### PROBLEM REQUIREMENTS:
Return every line of the data that contains the string "none".

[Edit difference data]
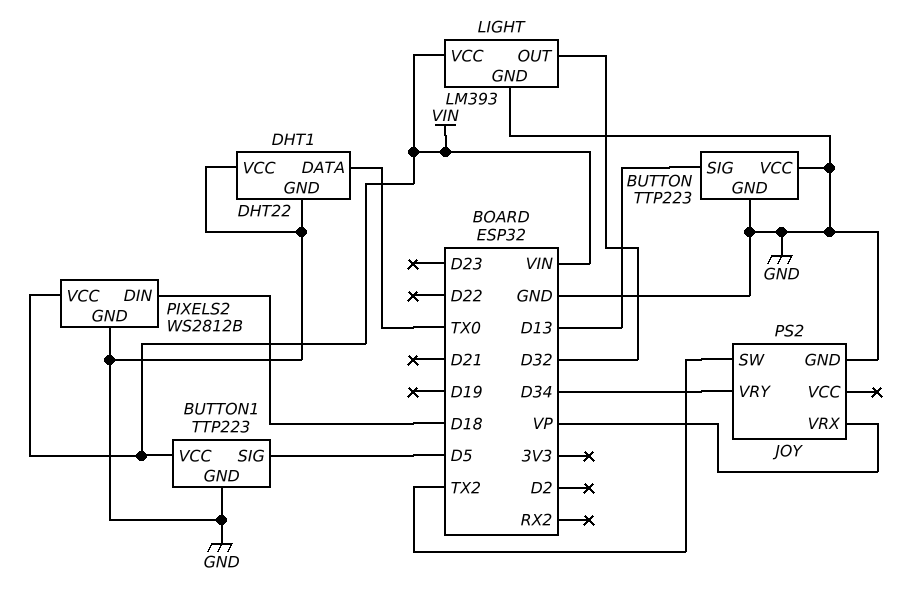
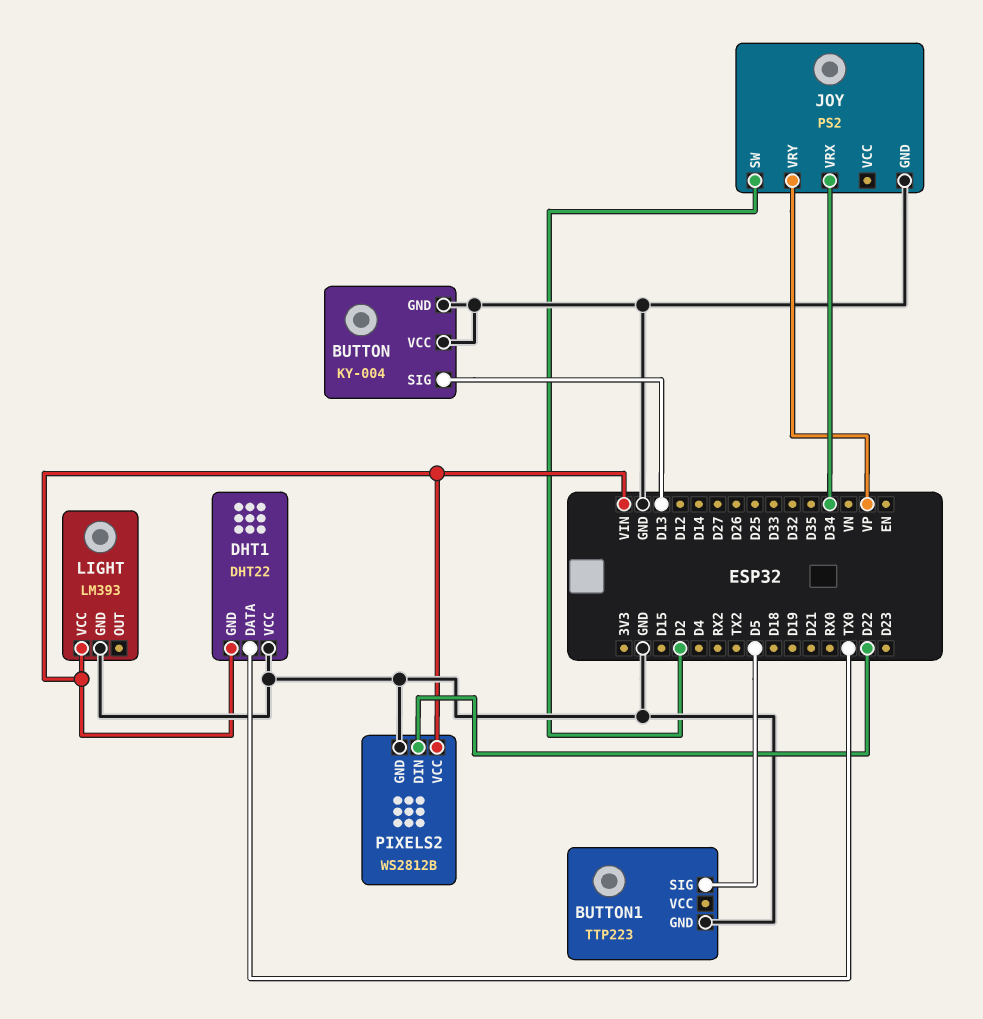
BUTTON: TTP223 -> KY-004
BUTTON1 pin VCC: VIN -> none
DHT1 pin GND: GND -> VIN
JOY pin SW: TX2 -> D2
JOY pin VRX: VP -> D34
JOY pin VRY: D34 -> VP
LIGHT pin OUT: D32 -> none
PIXELS2 pin DIN: D18 -> D22

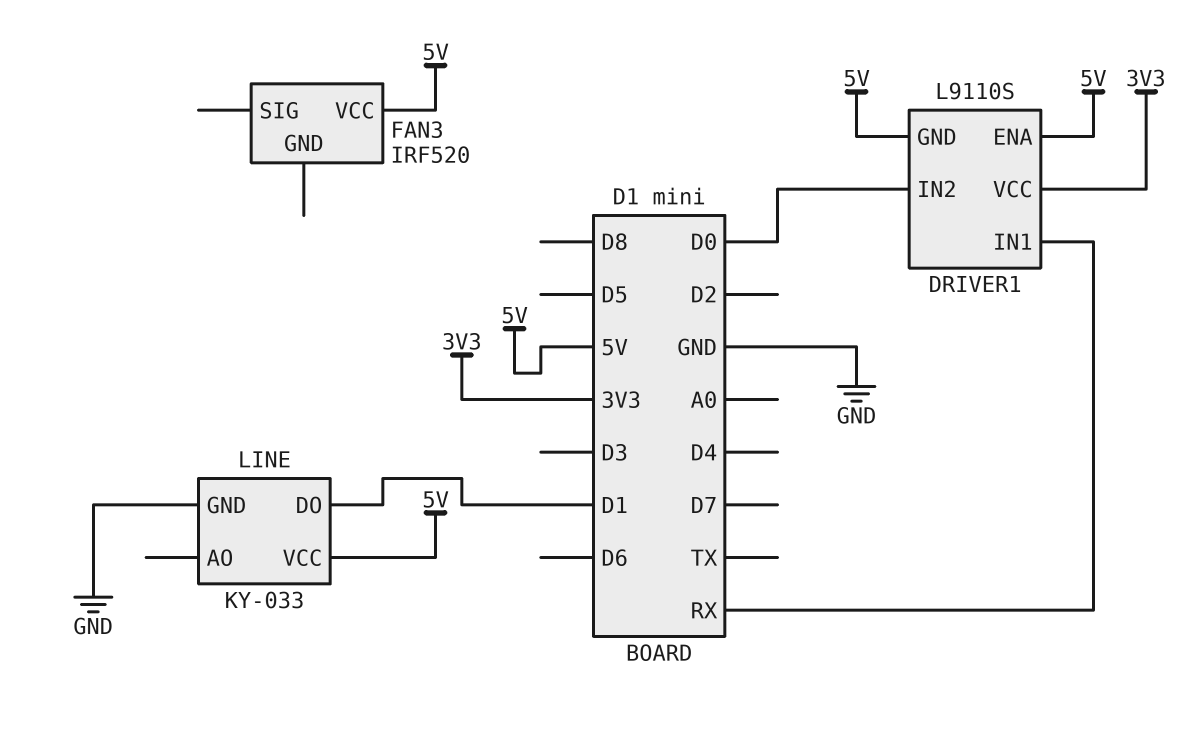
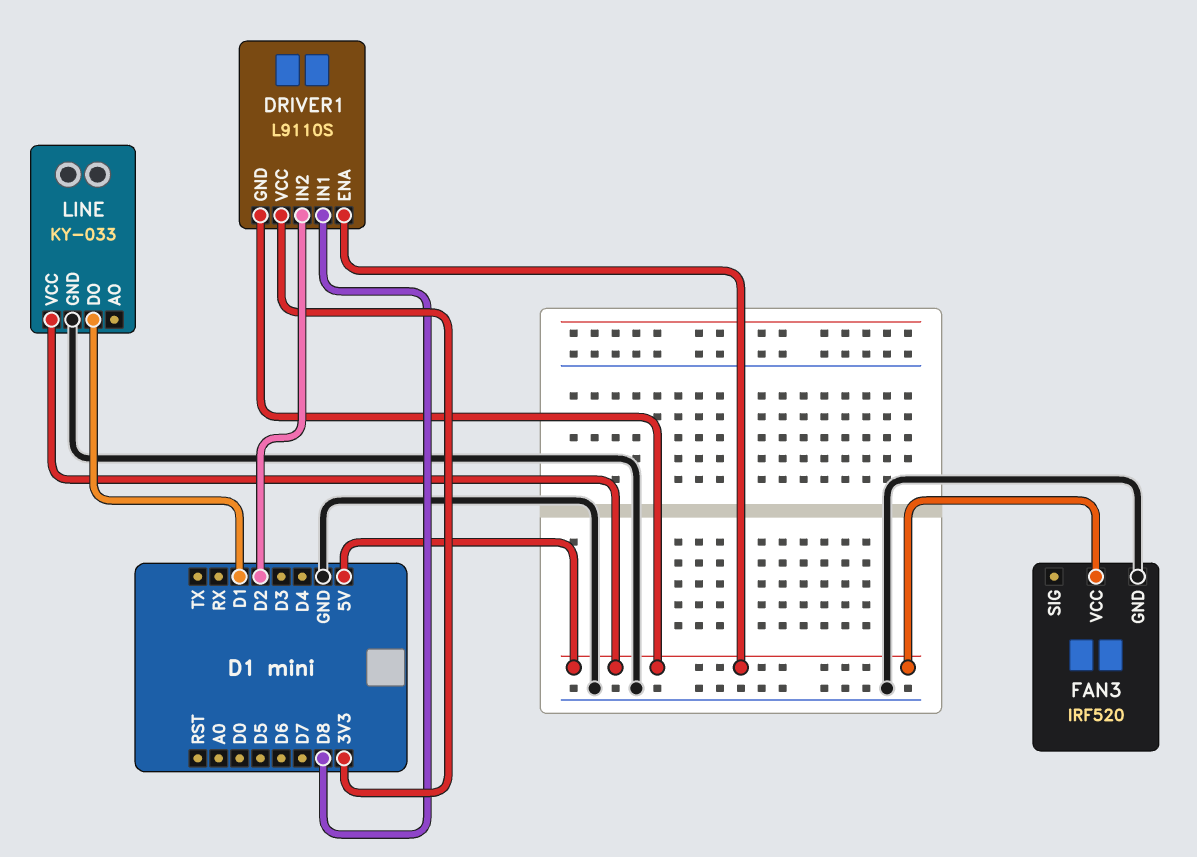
DRIVER1 pin IN1: RX -> D8
DRIVER1 pin IN2: D0 -> D2
FAN3 pin GND: none -> GND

### RESULT FOR THIS TASK:
BUTTON1 pin VCC: VIN -> none
LIGHT pin OUT: D32 -> none
FAN3 pin GND: none -> GND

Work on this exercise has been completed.